**TASK INSTRUCTIONS:**
Rewrite the data as a numbered list, starting at the very beginning and ending at the line that contains "orange triangle: rotated 40 degrees clockwise", with both of those lines included and any blank lines left out.

==================================================

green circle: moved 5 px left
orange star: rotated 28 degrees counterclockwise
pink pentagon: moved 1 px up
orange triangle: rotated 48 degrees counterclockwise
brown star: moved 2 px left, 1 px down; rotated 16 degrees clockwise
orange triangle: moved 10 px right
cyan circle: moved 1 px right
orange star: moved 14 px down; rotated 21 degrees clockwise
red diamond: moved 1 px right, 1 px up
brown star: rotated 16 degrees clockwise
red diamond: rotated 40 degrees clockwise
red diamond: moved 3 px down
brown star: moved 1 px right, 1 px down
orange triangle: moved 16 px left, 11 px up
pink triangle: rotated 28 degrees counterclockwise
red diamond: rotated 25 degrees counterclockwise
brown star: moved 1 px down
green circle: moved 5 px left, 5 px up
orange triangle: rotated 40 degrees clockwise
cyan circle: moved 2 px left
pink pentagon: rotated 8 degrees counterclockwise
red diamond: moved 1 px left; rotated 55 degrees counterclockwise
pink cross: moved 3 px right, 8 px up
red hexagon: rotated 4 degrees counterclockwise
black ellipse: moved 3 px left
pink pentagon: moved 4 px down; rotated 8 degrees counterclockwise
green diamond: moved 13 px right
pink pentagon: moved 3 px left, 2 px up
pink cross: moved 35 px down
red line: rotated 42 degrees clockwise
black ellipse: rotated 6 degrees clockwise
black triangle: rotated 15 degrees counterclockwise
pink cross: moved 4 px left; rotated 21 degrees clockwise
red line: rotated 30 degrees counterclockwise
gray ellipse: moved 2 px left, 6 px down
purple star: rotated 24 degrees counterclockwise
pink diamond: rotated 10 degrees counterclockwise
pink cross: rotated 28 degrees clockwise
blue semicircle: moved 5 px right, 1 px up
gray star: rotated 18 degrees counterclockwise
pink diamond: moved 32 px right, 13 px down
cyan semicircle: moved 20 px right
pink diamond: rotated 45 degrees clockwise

==================================================

**EXERCISE OUTPUT:**
1. green circle: moved 5 px left
2. orange star: rotated 28 degrees counterclockwise
3. pink pentagon: moved 1 px up
4. orange triangle: rotated 48 degrees counterclockwise
5. brown star: moved 2 px left, 1 px down; rotated 16 degrees clockwise
6. orange triangle: moved 10 px right
7. cyan circle: moved 1 px right
8. orange star: moved 14 px down; rotated 21 degrees clockwise
9. red diamond: moved 1 px right, 1 px up
10. brown star: rotated 16 degrees clockwise
11. red diamond: rotated 40 degrees clockwise
12. red diamond: moved 3 px down
13. brown star: moved 1 px right, 1 px down
14. orange triangle: moved 16 px left, 11 px up
15. pink triangle: rotated 28 degrees counterclockwise
16. red diamond: rotated 25 degrees counterclockwise
17. brown star: moved 1 px down
18. green circle: moved 5 px left, 5 px up
19. orange triangle: rotated 40 degrees clockwise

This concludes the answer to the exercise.